*** Available data Section Begins ***

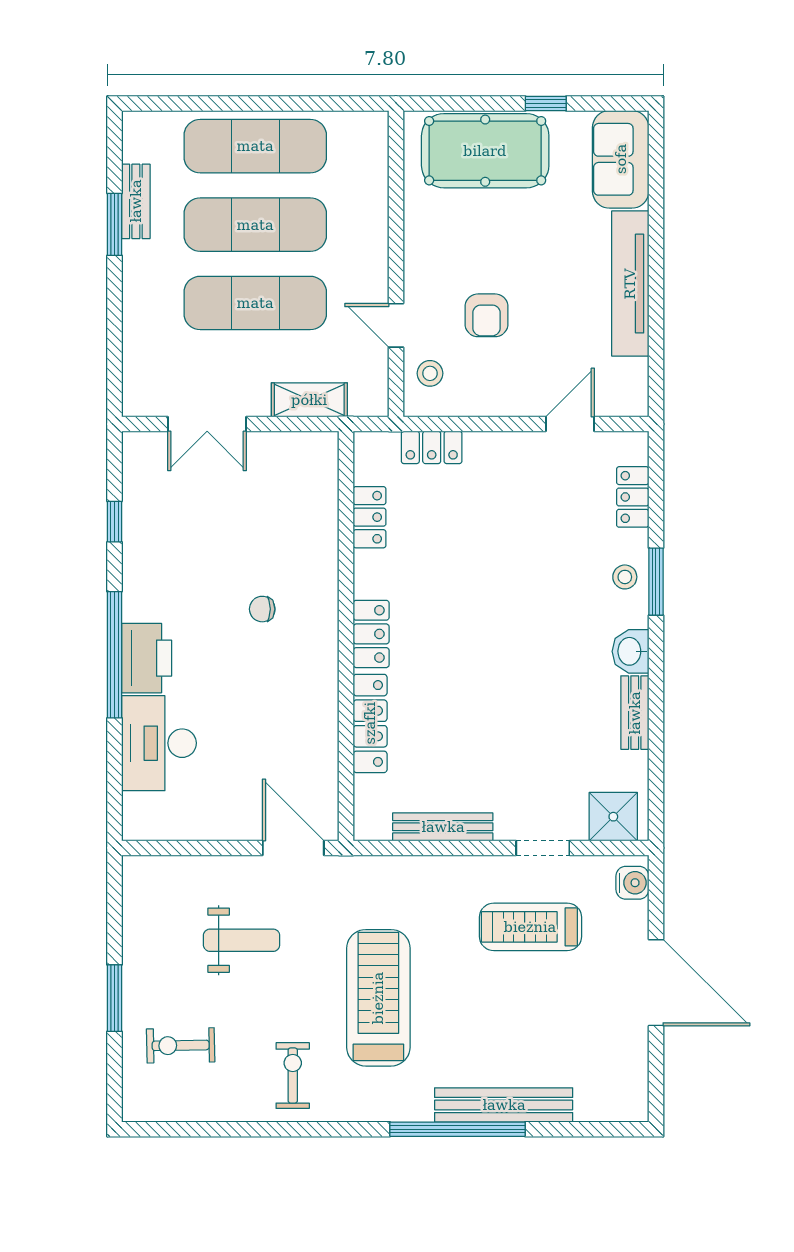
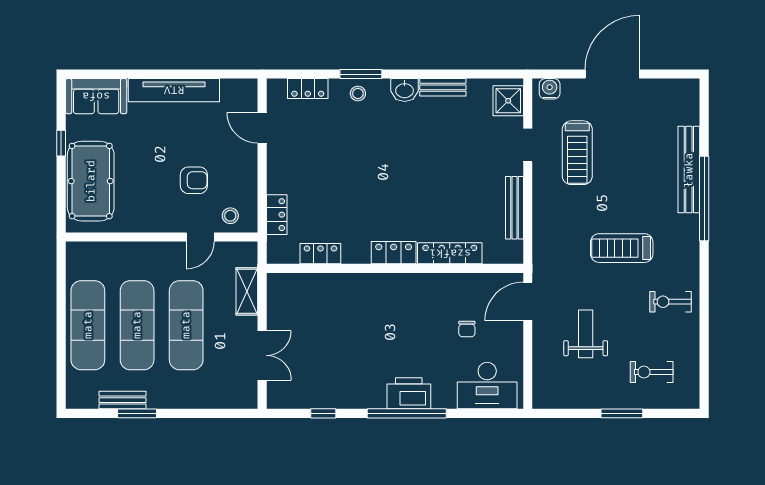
chair: (262, 609) -> (467, 329), moved
desk: (159, 743) -> (487, 386), moved
treadmill: (378, 998) -> (622, 248), width x0.73, depth x0.73
exercise bike: (181, 1045) -> (652, 372), turned 91

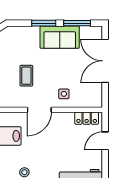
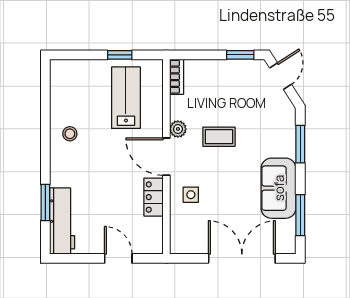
window: (44, 23) -> (300, 144), moved
plant: (21, 102) -> (178, 129), added
locker: (87, 118) -> (154, 197), moved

*** Available data Section Ends ***

● **Problem requirements**
Locate "desk: (159, 743) -> (487, 386), moved" in the listing above, then print exactly the lines from that line through the final one, omitting all pictures.

● **Result of the task**
desk: (159, 743) -> (487, 386), moved
treadmill: (378, 998) -> (622, 248), width x0.73, depth x0.73
exercise bike: (181, 1045) -> (652, 372), turned 91

window: (44, 23) -> (300, 144), moved
plant: (21, 102) -> (178, 129), added
locker: (87, 118) -> (154, 197), moved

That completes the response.